** Opening Provided records block **

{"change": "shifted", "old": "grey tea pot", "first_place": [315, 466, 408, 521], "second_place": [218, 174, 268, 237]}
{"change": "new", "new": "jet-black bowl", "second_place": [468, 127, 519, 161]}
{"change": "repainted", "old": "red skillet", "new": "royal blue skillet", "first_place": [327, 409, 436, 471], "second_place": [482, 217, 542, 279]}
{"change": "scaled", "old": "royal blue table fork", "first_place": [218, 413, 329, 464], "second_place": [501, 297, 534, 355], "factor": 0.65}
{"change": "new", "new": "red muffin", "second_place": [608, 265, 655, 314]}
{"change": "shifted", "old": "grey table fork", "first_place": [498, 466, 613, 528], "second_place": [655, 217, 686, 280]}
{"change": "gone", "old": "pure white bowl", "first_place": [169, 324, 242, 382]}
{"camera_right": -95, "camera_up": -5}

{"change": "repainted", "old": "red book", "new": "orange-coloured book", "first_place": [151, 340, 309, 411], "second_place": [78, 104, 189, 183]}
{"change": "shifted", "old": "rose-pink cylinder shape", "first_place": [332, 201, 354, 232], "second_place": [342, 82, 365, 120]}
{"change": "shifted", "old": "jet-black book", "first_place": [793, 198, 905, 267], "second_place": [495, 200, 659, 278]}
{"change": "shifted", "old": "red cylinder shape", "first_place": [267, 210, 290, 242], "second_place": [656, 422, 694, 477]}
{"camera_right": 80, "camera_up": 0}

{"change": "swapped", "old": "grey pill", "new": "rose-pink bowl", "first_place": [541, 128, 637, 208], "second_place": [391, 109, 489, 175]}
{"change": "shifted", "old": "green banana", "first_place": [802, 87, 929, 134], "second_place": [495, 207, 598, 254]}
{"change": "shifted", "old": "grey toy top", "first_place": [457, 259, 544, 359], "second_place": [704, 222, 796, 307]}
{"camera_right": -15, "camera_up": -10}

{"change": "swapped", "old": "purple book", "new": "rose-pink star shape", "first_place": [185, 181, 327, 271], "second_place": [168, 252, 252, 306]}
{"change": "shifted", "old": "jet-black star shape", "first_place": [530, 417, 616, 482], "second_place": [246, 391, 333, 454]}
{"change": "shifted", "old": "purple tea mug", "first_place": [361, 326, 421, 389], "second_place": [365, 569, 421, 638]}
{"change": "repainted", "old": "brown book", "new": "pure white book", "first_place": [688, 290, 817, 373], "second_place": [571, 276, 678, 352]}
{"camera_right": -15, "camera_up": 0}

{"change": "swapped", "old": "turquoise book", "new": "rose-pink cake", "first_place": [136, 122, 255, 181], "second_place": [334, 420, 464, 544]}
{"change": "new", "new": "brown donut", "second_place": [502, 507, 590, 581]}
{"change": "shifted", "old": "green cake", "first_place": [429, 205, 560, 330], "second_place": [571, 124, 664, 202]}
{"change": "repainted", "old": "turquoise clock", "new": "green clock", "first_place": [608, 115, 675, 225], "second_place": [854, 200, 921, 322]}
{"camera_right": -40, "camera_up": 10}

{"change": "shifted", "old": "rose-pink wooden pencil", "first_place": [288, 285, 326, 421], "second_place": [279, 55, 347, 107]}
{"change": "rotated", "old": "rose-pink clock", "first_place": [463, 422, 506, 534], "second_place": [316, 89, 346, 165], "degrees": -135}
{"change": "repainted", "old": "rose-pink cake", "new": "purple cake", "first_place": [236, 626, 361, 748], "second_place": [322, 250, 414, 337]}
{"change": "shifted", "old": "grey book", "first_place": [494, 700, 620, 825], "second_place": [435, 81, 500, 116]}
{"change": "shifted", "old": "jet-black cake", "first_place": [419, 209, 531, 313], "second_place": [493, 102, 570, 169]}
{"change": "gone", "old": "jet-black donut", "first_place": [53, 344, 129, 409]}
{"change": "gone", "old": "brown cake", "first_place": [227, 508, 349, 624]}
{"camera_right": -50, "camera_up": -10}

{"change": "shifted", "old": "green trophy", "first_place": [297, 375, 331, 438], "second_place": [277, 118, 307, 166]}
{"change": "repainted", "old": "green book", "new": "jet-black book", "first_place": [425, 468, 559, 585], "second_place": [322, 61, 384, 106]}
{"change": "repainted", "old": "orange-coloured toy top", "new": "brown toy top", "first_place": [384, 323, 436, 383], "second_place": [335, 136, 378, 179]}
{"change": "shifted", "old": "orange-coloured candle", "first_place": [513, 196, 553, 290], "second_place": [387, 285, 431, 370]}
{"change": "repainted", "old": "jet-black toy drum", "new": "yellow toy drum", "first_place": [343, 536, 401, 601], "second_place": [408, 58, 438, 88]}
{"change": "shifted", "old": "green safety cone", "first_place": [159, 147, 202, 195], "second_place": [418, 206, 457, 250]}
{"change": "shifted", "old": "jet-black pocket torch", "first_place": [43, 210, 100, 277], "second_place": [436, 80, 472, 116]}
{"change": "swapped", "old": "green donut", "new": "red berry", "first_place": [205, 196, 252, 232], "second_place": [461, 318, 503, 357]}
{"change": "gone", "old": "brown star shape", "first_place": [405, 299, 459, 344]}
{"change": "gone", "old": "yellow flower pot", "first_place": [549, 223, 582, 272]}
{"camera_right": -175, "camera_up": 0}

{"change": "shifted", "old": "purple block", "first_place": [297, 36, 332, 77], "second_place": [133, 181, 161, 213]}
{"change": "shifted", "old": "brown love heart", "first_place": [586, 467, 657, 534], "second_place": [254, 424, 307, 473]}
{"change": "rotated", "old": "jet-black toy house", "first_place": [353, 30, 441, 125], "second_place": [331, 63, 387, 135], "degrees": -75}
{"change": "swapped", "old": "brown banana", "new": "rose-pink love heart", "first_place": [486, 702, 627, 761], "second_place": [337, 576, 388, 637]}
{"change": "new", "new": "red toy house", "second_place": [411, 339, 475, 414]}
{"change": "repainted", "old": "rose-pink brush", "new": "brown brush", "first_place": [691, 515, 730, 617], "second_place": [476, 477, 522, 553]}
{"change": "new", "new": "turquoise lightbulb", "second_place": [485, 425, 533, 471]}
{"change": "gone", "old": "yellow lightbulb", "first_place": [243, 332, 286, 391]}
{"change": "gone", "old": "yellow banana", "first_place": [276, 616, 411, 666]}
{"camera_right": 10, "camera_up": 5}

** Closing Provided records block **

- Exercise -
Write the data from above out again, exactly.

- Problem solution -
{"change": "shifted", "old": "grey tea pot", "first_place": [315, 466, 408, 521], "second_place": [218, 174, 268, 237]}
{"change": "new", "new": "jet-black bowl", "second_place": [468, 127, 519, 161]}
{"change": "repainted", "old": "red skillet", "new": "royal blue skillet", "first_place": [327, 409, 436, 471], "second_place": [482, 217, 542, 279]}
{"change": "scaled", "old": "royal blue table fork", "first_place": [218, 413, 329, 464], "second_place": [501, 297, 534, 355], "factor": 0.65}
{"change": "new", "new": "red muffin", "second_place": [608, 265, 655, 314]}
{"change": "shifted", "old": "grey table fork", "first_place": [498, 466, 613, 528], "second_place": [655, 217, 686, 280]}
{"change": "gone", "old": "pure white bowl", "first_place": [169, 324, 242, 382]}
{"camera_right": -95, "camera_up": -5}

{"change": "repainted", "old": "red book", "new": "orange-coloured book", "first_place": [151, 340, 309, 411], "second_place": [78, 104, 189, 183]}
{"change": "shifted", "old": "rose-pink cylinder shape", "first_place": [332, 201, 354, 232], "second_place": [342, 82, 365, 120]}
{"change": "shifted", "old": "jet-black book", "first_place": [793, 198, 905, 267], "second_place": [495, 200, 659, 278]}
{"change": "shifted", "old": "red cylinder shape", "first_place": [267, 210, 290, 242], "second_place": [656, 422, 694, 477]}
{"camera_right": 80, "camera_up": 0}

{"change": "swapped", "old": "grey pill", "new": "rose-pink bowl", "first_place": [541, 128, 637, 208], "second_place": [391, 109, 489, 175]}
{"change": "shifted", "old": "green banana", "first_place": [802, 87, 929, 134], "second_place": [495, 207, 598, 254]}
{"change": "shifted", "old": "grey toy top", "first_place": [457, 259, 544, 359], "second_place": [704, 222, 796, 307]}
{"camera_right": -15, "camera_up": -10}

{"change": "swapped", "old": "purple book", "new": "rose-pink star shape", "first_place": [185, 181, 327, 271], "second_place": [168, 252, 252, 306]}
{"change": "shifted", "old": "jet-black star shape", "first_place": [530, 417, 616, 482], "second_place": [246, 391, 333, 454]}
{"change": "shifted", "old": "purple tea mug", "first_place": [361, 326, 421, 389], "second_place": [365, 569, 421, 638]}
{"change": "repainted", "old": "brown book", "new": "pure white book", "first_place": [688, 290, 817, 373], "second_place": [571, 276, 678, 352]}
{"camera_right": -15, "camera_up": 0}

{"change": "swapped", "old": "turquoise book", "new": "rose-pink cake", "first_place": [136, 122, 255, 181], "second_place": [334, 420, 464, 544]}
{"change": "new", "new": "brown donut", "second_place": [502, 507, 590, 581]}
{"change": "shifted", "old": "green cake", "first_place": [429, 205, 560, 330], "second_place": [571, 124, 664, 202]}
{"change": "repainted", "old": "turquoise clock", "new": "green clock", "first_place": [608, 115, 675, 225], "second_place": [854, 200, 921, 322]}
{"camera_right": -40, "camera_up": 10}

{"change": "shifted", "old": "rose-pink wooden pencil", "first_place": [288, 285, 326, 421], "second_place": [279, 55, 347, 107]}
{"change": "rotated", "old": "rose-pink clock", "first_place": [463, 422, 506, 534], "second_place": [316, 89, 346, 165], "degrees": -135}
{"change": "repainted", "old": "rose-pink cake", "new": "purple cake", "first_place": [236, 626, 361, 748], "second_place": [322, 250, 414, 337]}
{"change": "shifted", "old": "grey book", "first_place": [494, 700, 620, 825], "second_place": [435, 81, 500, 116]}
{"change": "shifted", "old": "jet-black cake", "first_place": [419, 209, 531, 313], "second_place": [493, 102, 570, 169]}
{"change": "gone", "old": "jet-black donut", "first_place": [53, 344, 129, 409]}
{"change": "gone", "old": "brown cake", "first_place": [227, 508, 349, 624]}
{"camera_right": -50, "camera_up": -10}

{"change": "shifted", "old": "green trophy", "first_place": [297, 375, 331, 438], "second_place": [277, 118, 307, 166]}
{"change": "repainted", "old": "green book", "new": "jet-black book", "first_place": [425, 468, 559, 585], "second_place": [322, 61, 384, 106]}
{"change": "repainted", "old": "orange-coloured toy top", "new": "brown toy top", "first_place": [384, 323, 436, 383], "second_place": [335, 136, 378, 179]}
{"change": "shifted", "old": "orange-coloured candle", "first_place": [513, 196, 553, 290], "second_place": [387, 285, 431, 370]}
{"change": "repainted", "old": "jet-black toy drum", "new": "yellow toy drum", "first_place": [343, 536, 401, 601], "second_place": [408, 58, 438, 88]}
{"change": "shifted", "old": "green safety cone", "first_place": [159, 147, 202, 195], "second_place": [418, 206, 457, 250]}
{"change": "shifted", "old": "jet-black pocket torch", "first_place": [43, 210, 100, 277], "second_place": [436, 80, 472, 116]}
{"change": "swapped", "old": "green donut", "new": "red berry", "first_place": [205, 196, 252, 232], "second_place": [461, 318, 503, 357]}
{"change": "gone", "old": "brown star shape", "first_place": [405, 299, 459, 344]}
{"change": "gone", "old": "yellow flower pot", "first_place": [549, 223, 582, 272]}
{"camera_right": -175, "camera_up": 0}

{"change": "shifted", "old": "purple block", "first_place": [297, 36, 332, 77], "second_place": [133, 181, 161, 213]}
{"change": "shifted", "old": "brown love heart", "first_place": [586, 467, 657, 534], "second_place": [254, 424, 307, 473]}
{"change": "rotated", "old": "jet-black toy house", "first_place": [353, 30, 441, 125], "second_place": [331, 63, 387, 135], "degrees": -75}
{"change": "swapped", "old": "brown banana", "new": "rose-pink love heart", "first_place": [486, 702, 627, 761], "second_place": [337, 576, 388, 637]}
{"change": "new", "new": "red toy house", "second_place": [411, 339, 475, 414]}
{"change": "repainted", "old": "rose-pink brush", "new": "brown brush", "first_place": [691, 515, 730, 617], "second_place": [476, 477, 522, 553]}
{"change": "new", "new": "turquoise lightbulb", "second_place": [485, 425, 533, 471]}
{"change": "gone", "old": "yellow lightbulb", "first_place": [243, 332, 286, 391]}
{"change": "gone", "old": "yellow banana", "first_place": [276, 616, 411, 666]}
{"camera_right": 10, "camera_up": 5}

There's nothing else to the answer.